▸ **Exercise objective**: Could you repeat the entries below exactly, but only from the line with "BT2: HM-10 -> HC-05" through the line with "TOF pin SCL: 3 -> TX", and without any picture?

(Difference listings)

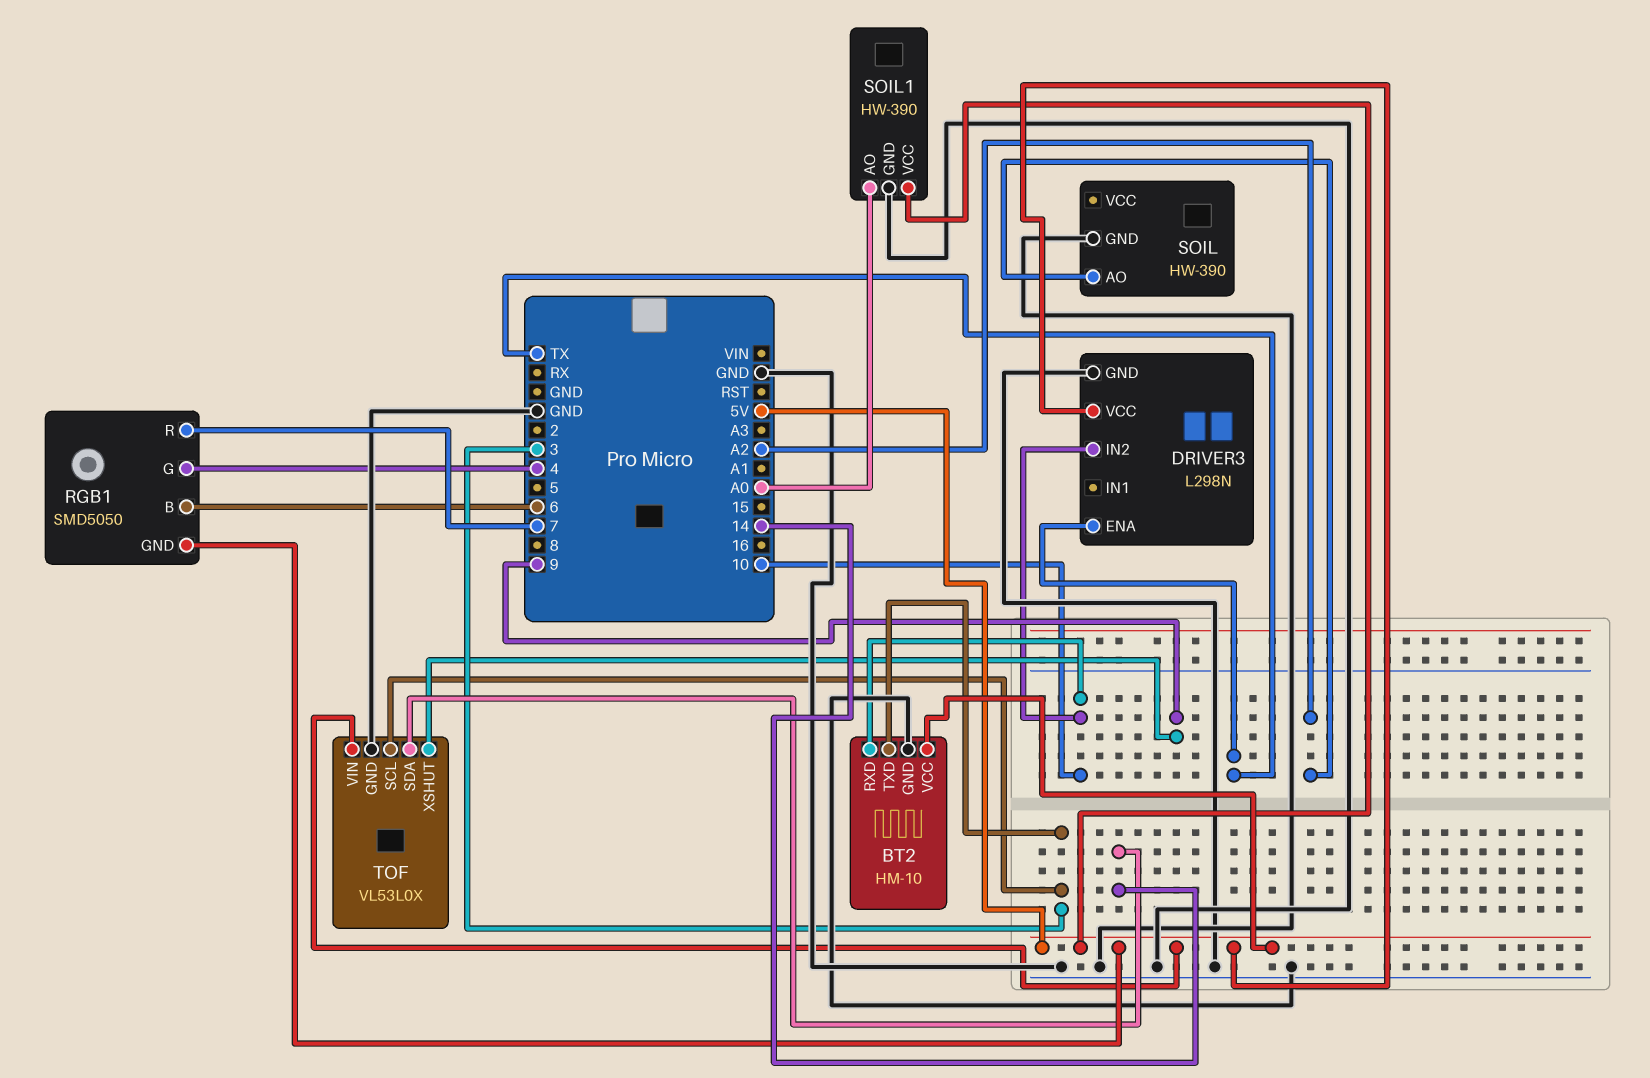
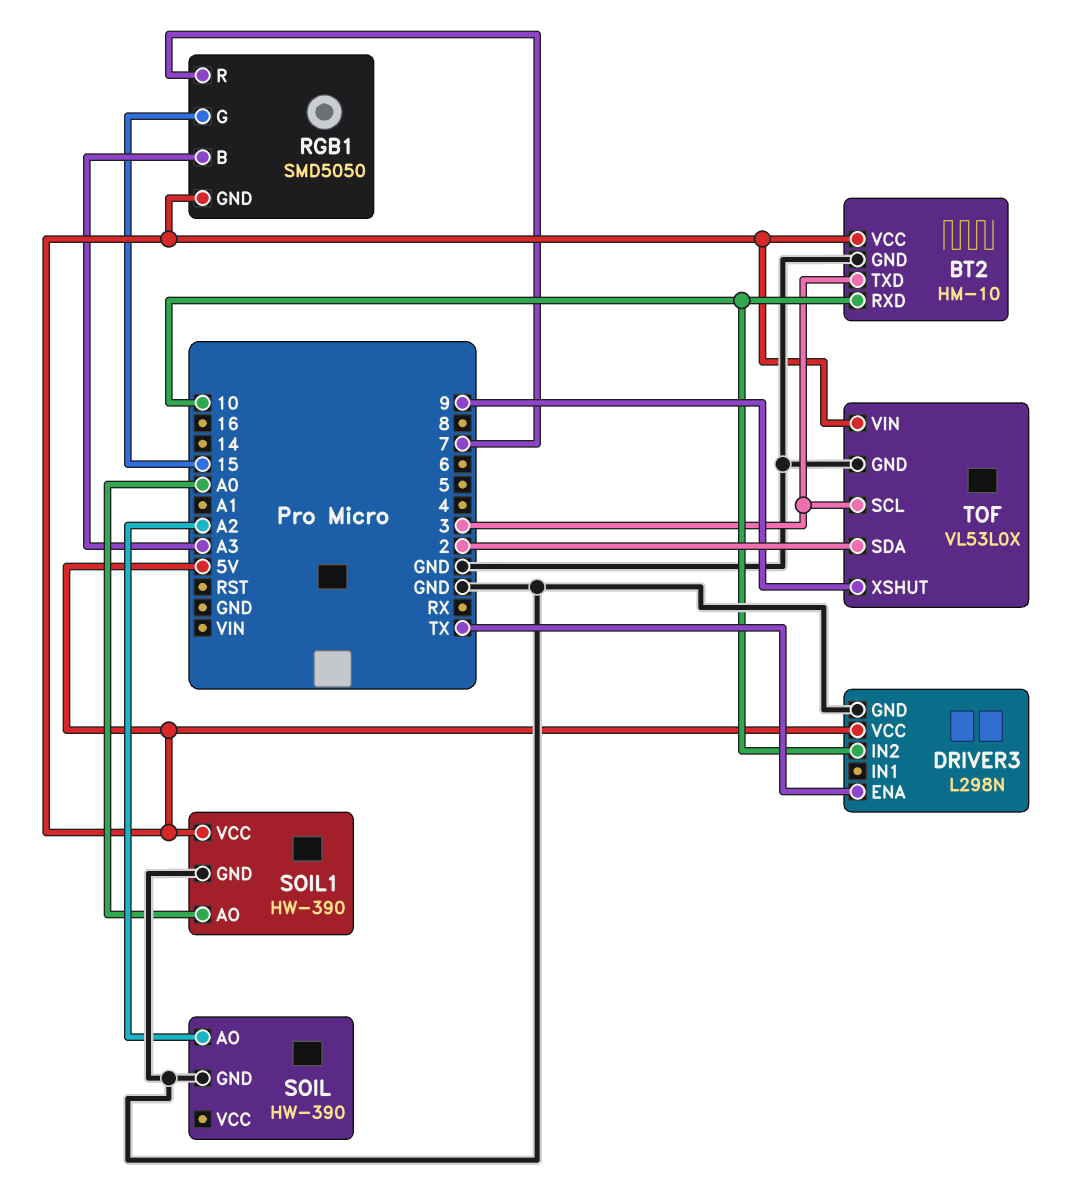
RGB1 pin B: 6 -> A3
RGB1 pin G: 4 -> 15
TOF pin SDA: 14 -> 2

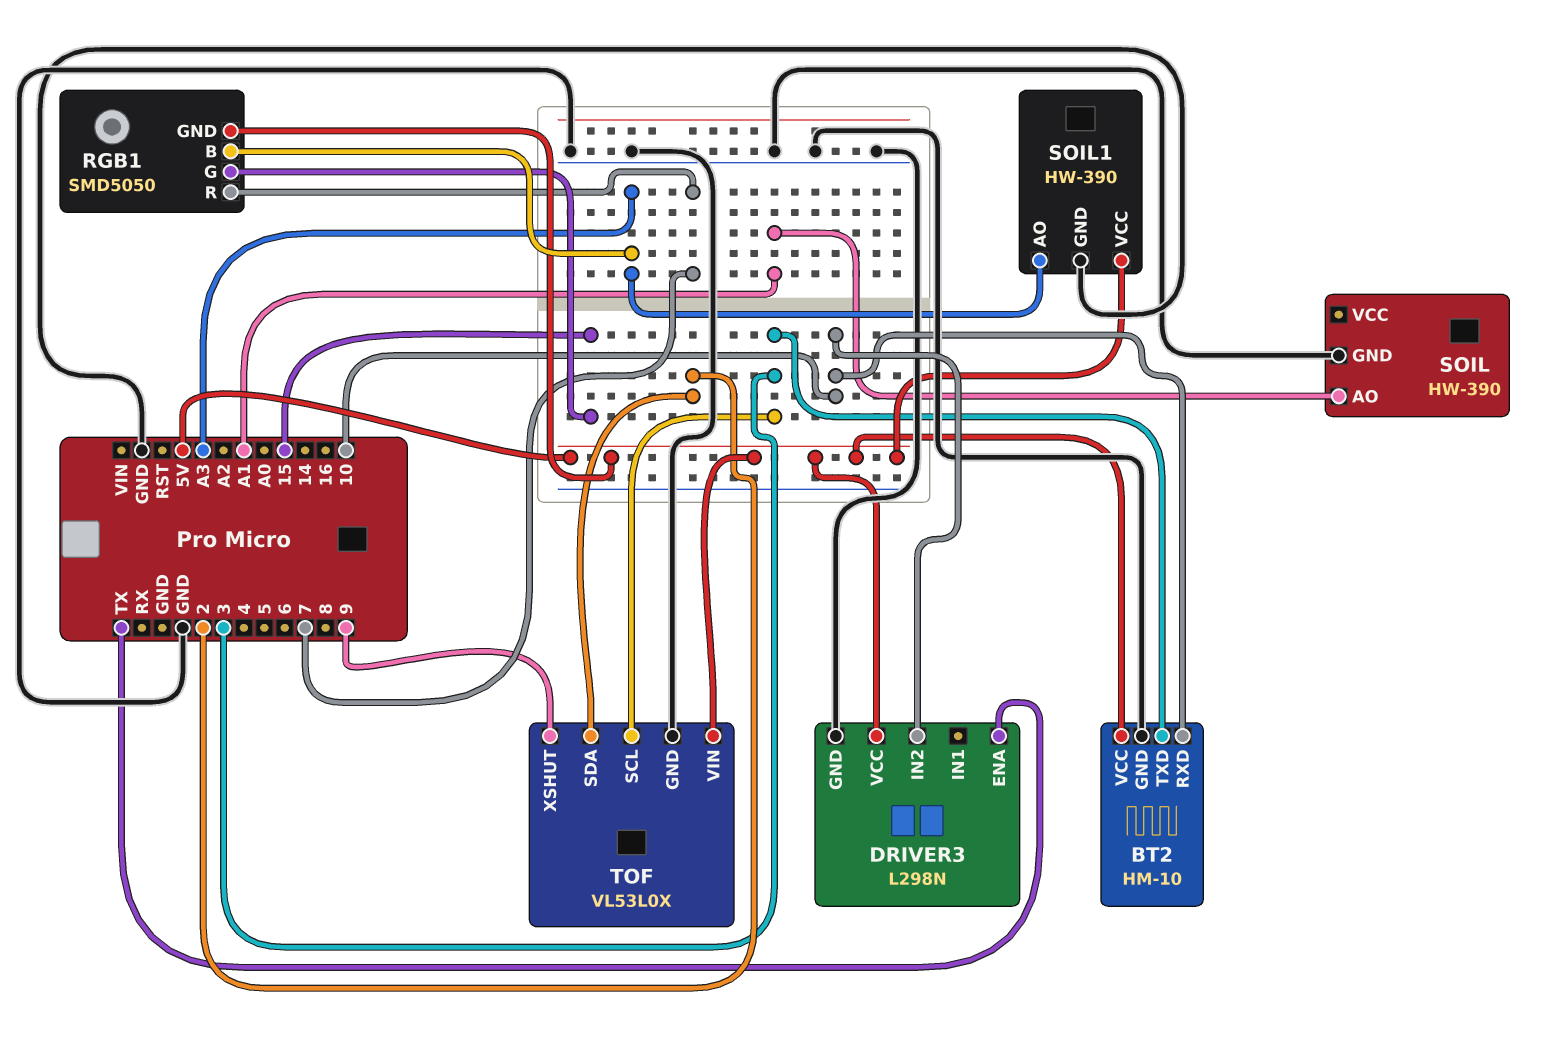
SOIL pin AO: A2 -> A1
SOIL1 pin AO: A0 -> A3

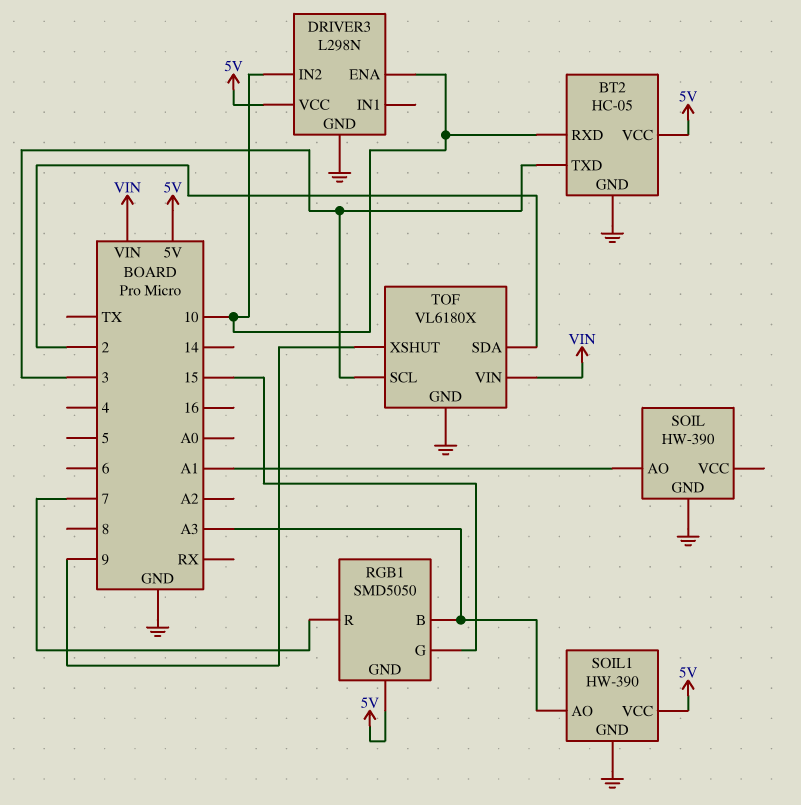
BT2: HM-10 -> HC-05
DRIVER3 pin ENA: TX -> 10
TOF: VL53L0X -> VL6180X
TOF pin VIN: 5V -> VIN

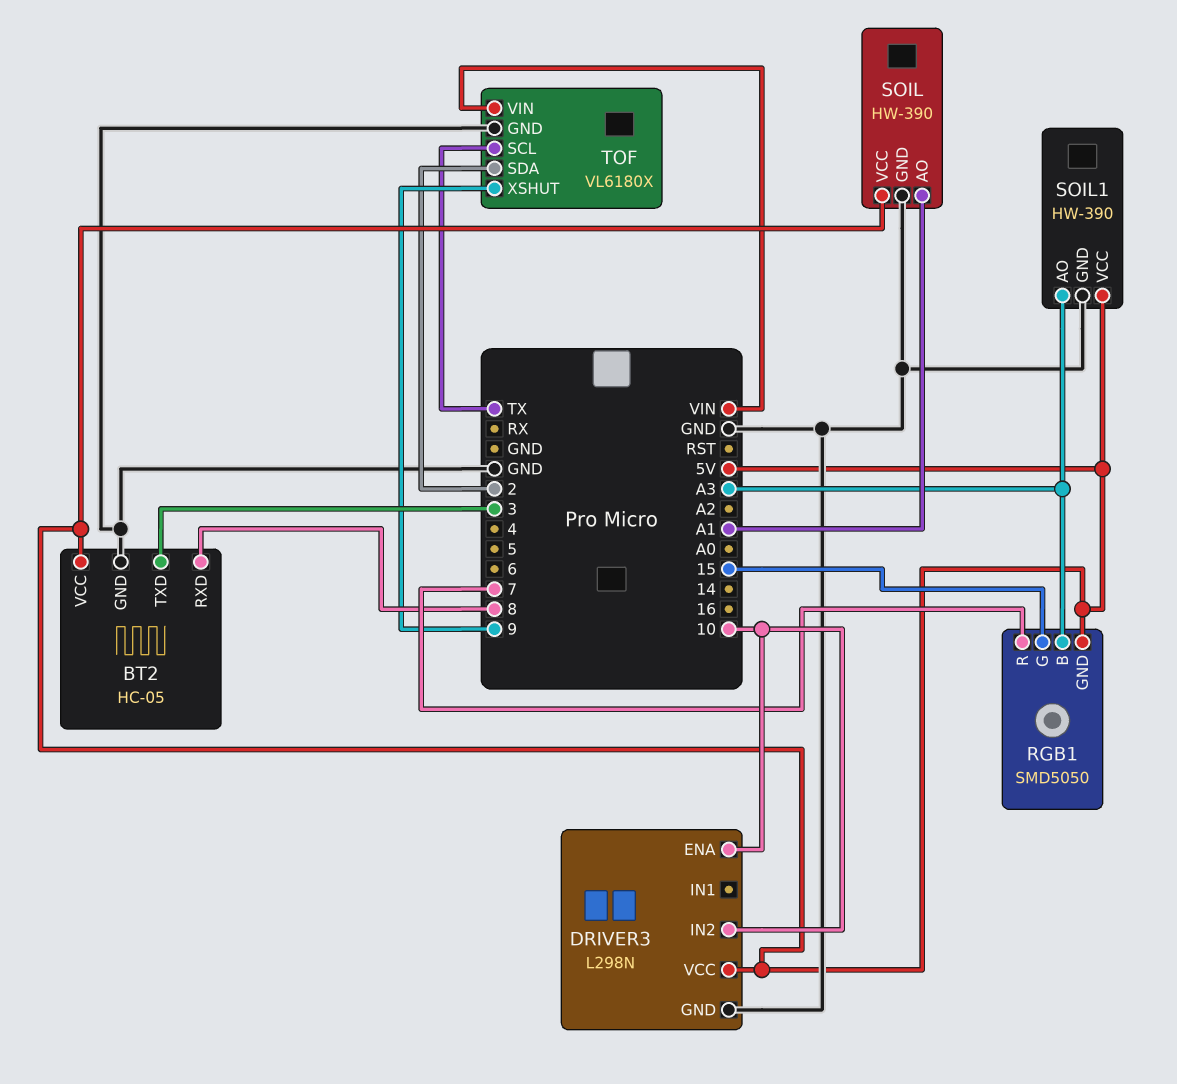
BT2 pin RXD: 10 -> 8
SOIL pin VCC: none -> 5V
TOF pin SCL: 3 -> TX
---
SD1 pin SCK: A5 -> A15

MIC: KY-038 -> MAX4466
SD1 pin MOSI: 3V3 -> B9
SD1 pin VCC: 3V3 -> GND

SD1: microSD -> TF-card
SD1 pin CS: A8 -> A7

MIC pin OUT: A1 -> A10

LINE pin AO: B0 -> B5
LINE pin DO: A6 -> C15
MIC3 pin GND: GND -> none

▸ **Expected answer**:
BT2: HM-10 -> HC-05
DRIVER3 pin ENA: TX -> 10
TOF: VL53L0X -> VL6180X
TOF pin VIN: 5V -> VIN

BT2 pin RXD: 10 -> 8
SOIL pin VCC: none -> 5V
TOF pin SCL: 3 -> TX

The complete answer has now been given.